ACTION ITEM:
All of the entries are to be printed exactly as they appear.

+++ INPUT +++

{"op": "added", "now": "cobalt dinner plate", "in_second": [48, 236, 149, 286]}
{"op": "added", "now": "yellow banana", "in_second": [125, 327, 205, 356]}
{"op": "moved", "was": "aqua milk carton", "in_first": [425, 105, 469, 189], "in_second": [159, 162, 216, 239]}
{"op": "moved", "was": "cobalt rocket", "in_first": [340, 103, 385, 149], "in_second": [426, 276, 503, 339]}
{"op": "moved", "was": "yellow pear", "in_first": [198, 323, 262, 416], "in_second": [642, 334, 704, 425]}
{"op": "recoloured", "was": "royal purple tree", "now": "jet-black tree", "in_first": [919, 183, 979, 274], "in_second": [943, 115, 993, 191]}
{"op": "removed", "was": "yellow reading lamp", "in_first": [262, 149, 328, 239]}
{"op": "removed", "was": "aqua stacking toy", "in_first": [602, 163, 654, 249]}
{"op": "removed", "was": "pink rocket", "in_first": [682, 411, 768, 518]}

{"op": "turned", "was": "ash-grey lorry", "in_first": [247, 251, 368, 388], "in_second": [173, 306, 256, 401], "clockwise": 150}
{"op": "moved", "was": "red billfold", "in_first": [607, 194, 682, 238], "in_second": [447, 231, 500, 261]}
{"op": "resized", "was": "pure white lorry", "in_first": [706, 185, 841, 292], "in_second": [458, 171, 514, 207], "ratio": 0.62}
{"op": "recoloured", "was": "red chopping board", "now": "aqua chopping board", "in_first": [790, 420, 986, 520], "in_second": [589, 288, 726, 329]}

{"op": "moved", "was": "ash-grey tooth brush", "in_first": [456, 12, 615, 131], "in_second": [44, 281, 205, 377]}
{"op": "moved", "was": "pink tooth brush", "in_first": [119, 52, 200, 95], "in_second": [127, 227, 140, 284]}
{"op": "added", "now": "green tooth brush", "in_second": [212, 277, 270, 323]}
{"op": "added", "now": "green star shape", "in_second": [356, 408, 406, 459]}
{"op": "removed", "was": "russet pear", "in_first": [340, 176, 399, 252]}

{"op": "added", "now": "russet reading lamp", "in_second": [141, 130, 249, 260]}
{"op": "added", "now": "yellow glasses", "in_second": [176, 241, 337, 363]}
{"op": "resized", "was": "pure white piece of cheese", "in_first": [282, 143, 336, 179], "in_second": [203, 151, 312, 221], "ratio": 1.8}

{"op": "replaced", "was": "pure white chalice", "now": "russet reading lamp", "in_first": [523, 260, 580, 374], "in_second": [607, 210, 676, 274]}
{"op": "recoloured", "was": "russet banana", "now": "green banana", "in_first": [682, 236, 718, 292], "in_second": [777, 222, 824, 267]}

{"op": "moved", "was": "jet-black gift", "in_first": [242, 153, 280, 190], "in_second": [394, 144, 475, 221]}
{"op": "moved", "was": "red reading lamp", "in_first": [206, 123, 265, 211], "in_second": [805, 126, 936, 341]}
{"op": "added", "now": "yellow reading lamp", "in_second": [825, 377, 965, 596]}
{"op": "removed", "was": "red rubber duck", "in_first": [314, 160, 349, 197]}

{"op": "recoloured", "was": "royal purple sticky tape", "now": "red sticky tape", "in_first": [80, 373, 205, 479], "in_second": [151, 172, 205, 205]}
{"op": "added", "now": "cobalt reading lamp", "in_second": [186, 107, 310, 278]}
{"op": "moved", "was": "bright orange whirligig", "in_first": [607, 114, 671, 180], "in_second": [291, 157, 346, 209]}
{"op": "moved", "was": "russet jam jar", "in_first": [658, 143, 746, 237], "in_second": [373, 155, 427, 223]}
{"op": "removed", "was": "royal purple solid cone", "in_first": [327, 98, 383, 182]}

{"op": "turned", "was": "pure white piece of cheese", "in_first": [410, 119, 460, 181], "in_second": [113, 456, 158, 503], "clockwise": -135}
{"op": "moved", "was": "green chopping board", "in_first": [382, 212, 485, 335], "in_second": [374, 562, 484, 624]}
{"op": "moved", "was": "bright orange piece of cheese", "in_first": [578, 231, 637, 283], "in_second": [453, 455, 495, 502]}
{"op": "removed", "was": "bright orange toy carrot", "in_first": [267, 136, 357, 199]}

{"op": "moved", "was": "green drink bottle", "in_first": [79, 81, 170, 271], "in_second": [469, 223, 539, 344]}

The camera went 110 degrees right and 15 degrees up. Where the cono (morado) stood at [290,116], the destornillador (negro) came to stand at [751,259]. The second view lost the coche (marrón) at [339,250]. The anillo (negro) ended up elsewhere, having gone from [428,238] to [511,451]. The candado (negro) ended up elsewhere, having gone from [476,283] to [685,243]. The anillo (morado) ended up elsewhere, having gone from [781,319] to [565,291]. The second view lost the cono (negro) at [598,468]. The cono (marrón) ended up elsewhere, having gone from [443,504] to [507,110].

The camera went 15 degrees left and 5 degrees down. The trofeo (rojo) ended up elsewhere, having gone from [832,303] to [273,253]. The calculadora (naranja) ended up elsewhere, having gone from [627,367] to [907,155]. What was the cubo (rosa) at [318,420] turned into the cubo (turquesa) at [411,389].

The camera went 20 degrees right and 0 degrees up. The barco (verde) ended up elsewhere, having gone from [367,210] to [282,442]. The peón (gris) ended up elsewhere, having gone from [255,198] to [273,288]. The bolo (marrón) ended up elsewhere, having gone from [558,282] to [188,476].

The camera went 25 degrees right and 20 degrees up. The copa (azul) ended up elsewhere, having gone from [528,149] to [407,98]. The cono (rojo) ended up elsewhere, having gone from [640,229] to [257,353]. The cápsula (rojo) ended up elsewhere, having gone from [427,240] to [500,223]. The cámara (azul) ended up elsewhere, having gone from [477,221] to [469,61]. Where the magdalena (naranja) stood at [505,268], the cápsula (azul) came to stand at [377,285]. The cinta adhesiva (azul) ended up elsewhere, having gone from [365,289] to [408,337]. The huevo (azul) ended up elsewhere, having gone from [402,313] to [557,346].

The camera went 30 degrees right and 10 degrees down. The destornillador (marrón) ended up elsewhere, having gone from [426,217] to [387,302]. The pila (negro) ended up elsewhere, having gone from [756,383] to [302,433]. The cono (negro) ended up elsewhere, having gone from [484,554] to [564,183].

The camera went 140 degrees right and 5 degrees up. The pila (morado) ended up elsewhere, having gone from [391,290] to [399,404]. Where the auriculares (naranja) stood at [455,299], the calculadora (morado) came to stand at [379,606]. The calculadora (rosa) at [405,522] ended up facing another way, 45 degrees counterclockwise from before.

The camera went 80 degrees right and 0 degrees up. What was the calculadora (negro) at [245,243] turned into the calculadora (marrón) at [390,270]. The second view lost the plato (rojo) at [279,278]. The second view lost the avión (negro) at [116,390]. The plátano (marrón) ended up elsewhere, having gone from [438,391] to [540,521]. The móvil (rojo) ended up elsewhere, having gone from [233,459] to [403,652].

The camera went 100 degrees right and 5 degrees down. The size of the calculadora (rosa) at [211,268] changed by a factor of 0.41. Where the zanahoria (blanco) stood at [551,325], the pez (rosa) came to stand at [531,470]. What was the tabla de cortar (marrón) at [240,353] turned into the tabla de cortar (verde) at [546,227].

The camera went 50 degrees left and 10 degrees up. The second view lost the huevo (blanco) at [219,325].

+++

EXERCISE ANSWER:
{"op": "added", "now": "cobalt dinner plate", "in_second": [48, 236, 149, 286]}
{"op": "added", "now": "yellow banana", "in_second": [125, 327, 205, 356]}
{"op": "moved", "was": "aqua milk carton", "in_first": [425, 105, 469, 189], "in_second": [159, 162, 216, 239]}
{"op": "moved", "was": "cobalt rocket", "in_first": [340, 103, 385, 149], "in_second": [426, 276, 503, 339]}
{"op": "moved", "was": "yellow pear", "in_first": [198, 323, 262, 416], "in_second": [642, 334, 704, 425]}
{"op": "recoloured", "was": "royal purple tree", "now": "jet-black tree", "in_first": [919, 183, 979, 274], "in_second": [943, 115, 993, 191]}
{"op": "removed", "was": "yellow reading lamp", "in_first": [262, 149, 328, 239]}
{"op": "removed", "was": "aqua stacking toy", "in_first": [602, 163, 654, 249]}
{"op": "removed", "was": "pink rocket", "in_first": [682, 411, 768, 518]}

{"op": "turned", "was": "ash-grey lorry", "in_first": [247, 251, 368, 388], "in_second": [173, 306, 256, 401], "clockwise": 150}
{"op": "moved", "was": "red billfold", "in_first": [607, 194, 682, 238], "in_second": [447, 231, 500, 261]}
{"op": "resized", "was": "pure white lorry", "in_first": [706, 185, 841, 292], "in_second": [458, 171, 514, 207], "ratio": 0.62}
{"op": "recoloured", "was": "red chopping board", "now": "aqua chopping board", "in_first": [790, 420, 986, 520], "in_second": [589, 288, 726, 329]}

{"op": "moved", "was": "ash-grey tooth brush", "in_first": [456, 12, 615, 131], "in_second": [44, 281, 205, 377]}
{"op": "moved", "was": "pink tooth brush", "in_first": [119, 52, 200, 95], "in_second": [127, 227, 140, 284]}
{"op": "added", "now": "green tooth brush", "in_second": [212, 277, 270, 323]}
{"op": "added", "now": "green star shape", "in_second": [356, 408, 406, 459]}
{"op": "removed", "was": "russet pear", "in_first": [340, 176, 399, 252]}

{"op": "added", "now": "russet reading lamp", "in_second": [141, 130, 249, 260]}
{"op": "added", "now": "yellow glasses", "in_second": [176, 241, 337, 363]}
{"op": "resized", "was": "pure white piece of cheese", "in_first": [282, 143, 336, 179], "in_second": [203, 151, 312, 221], "ratio": 1.8}

{"op": "replaced", "was": "pure white chalice", "now": "russet reading lamp", "in_first": [523, 260, 580, 374], "in_second": [607, 210, 676, 274]}
{"op": "recoloured", "was": "russet banana", "now": "green banana", "in_first": [682, 236, 718, 292], "in_second": [777, 222, 824, 267]}

{"op": "moved", "was": "jet-black gift", "in_first": [242, 153, 280, 190], "in_second": [394, 144, 475, 221]}
{"op": "moved", "was": "red reading lamp", "in_first": [206, 123, 265, 211], "in_second": [805, 126, 936, 341]}
{"op": "added", "now": "yellow reading lamp", "in_second": [825, 377, 965, 596]}
{"op": "removed", "was": "red rubber duck", "in_first": [314, 160, 349, 197]}

{"op": "recoloured", "was": "royal purple sticky tape", "now": "red sticky tape", "in_first": [80, 373, 205, 479], "in_second": [151, 172, 205, 205]}
{"op": "added", "now": "cobalt reading lamp", "in_second": [186, 107, 310, 278]}
{"op": "moved", "was": "bright orange whirligig", "in_first": [607, 114, 671, 180], "in_second": [291, 157, 346, 209]}
{"op": "moved", "was": "russet jam jar", "in_first": [658, 143, 746, 237], "in_second": [373, 155, 427, 223]}
{"op": "removed", "was": "royal purple solid cone", "in_first": [327, 98, 383, 182]}

{"op": "turned", "was": "pure white piece of cheese", "in_first": [410, 119, 460, 181], "in_second": [113, 456, 158, 503], "clockwise": -135}
{"op": "moved", "was": "green chopping board", "in_first": [382, 212, 485, 335], "in_second": [374, 562, 484, 624]}
{"op": "moved", "was": "bright orange piece of cheese", "in_first": [578, 231, 637, 283], "in_second": [453, 455, 495, 502]}
{"op": "removed", "was": "bright orange toy carrot", "in_first": [267, 136, 357, 199]}

{"op": "moved", "was": "green drink bottle", "in_first": [79, 81, 170, 271], "in_second": [469, 223, 539, 344]}

The camera went 110 degrees right and 15 degrees up. Where the cono (morado) stood at [290,116], the destornillador (negro) came to stand at [751,259]. The second view lost the coche (marrón) at [339,250]. The anillo (negro) ended up elsewhere, having gone from [428,238] to [511,451]. The candado (negro) ended up elsewhere, having gone from [476,283] to [685,243]. The anillo (morado) ended up elsewhere, having gone from [781,319] to [565,291]. The second view lost the cono (negro) at [598,468]. The cono (marrón) ended up elsewhere, having gone from [443,504] to [507,110].

The camera went 15 degrees left and 5 degrees down. The trofeo (rojo) ended up elsewhere, having gone from [832,303] to [273,253]. The calculadora (naranja) ended up elsewhere, having gone from [627,367] to [907,155]. What was the cubo (rosa) at [318,420] turned into the cubo (turquesa) at [411,389].

The camera went 20 degrees right and 0 degrees up. The barco (verde) ended up elsewhere, having gone from [367,210] to [282,442]. The peón (gris) ended up elsewhere, having gone from [255,198] to [273,288]. The bolo (marrón) ended up elsewhere, having gone from [558,282] to [188,476].

The camera went 25 degrees right and 20 degrees up. The copa (azul) ended up elsewhere, having gone from [528,149] to [407,98]. The cono (rojo) ended up elsewhere, having gone from [640,229] to [257,353]. The cápsula (rojo) ended up elsewhere, having gone from [427,240] to [500,223]. The cámara (azul) ended up elsewhere, having gone from [477,221] to [469,61]. Where the magdalena (naranja) stood at [505,268], the cápsula (azul) came to stand at [377,285]. The cinta adhesiva (azul) ended up elsewhere, having gone from [365,289] to [408,337]. The huevo (azul) ended up elsewhere, having gone from [402,313] to [557,346].

The camera went 30 degrees right and 10 degrees down. The destornillador (marrón) ended up elsewhere, having gone from [426,217] to [387,302]. The pila (negro) ended up elsewhere, having gone from [756,383] to [302,433]. The cono (negro) ended up elsewhere, having gone from [484,554] to [564,183].

The camera went 140 degrees right and 5 degrees up. The pila (morado) ended up elsewhere, having gone from [391,290] to [399,404]. Where the auriculares (naranja) stood at [455,299], the calculadora (morado) came to stand at [379,606]. The calculadora (rosa) at [405,522] ended up facing another way, 45 degrees counterclockwise from before.

The camera went 80 degrees right and 0 degrees up. What was the calculadora (negro) at [245,243] turned into the calculadora (marrón) at [390,270]. The second view lost the plato (rojo) at [279,278]. The second view lost the avión (negro) at [116,390]. The plátano (marrón) ended up elsewhere, having gone from [438,391] to [540,521]. The móvil (rojo) ended up elsewhere, having gone from [233,459] to [403,652].

The camera went 100 degrees right and 5 degrees down. The size of the calculadora (rosa) at [211,268] changed by a factor of 0.41. Where the zanahoria (blanco) stood at [551,325], the pez (rosa) came to stand at [531,470]. What was the tabla de cortar (marrón) at [240,353] turned into the tabla de cortar (verde) at [546,227].

The camera went 50 degrees left and 10 degrees up. The second view lost the huevo (blanco) at [219,325].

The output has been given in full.